## [Exercise prompt]
With every picture left out, give the data below back exactly.

*** Opening Provided material ***

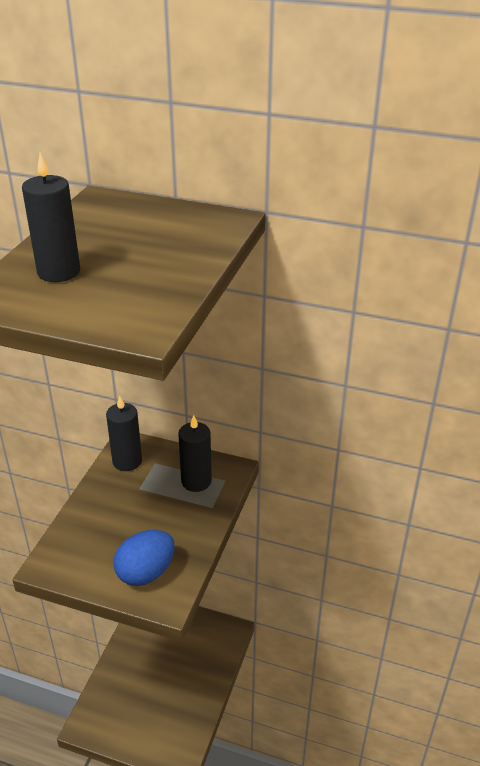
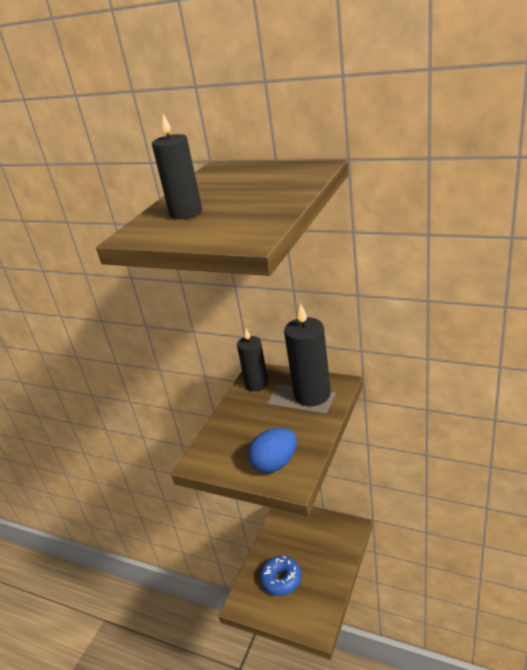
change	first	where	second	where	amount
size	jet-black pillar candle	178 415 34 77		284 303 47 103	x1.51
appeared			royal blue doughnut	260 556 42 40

*** Closing Provided material ***

## [Task response]
change	first	where	second	where	amount
size	jet-black pillar candle	178 415 34 77		284 303 47 103	x1.51
appeared			royal blue doughnut	260 556 42 40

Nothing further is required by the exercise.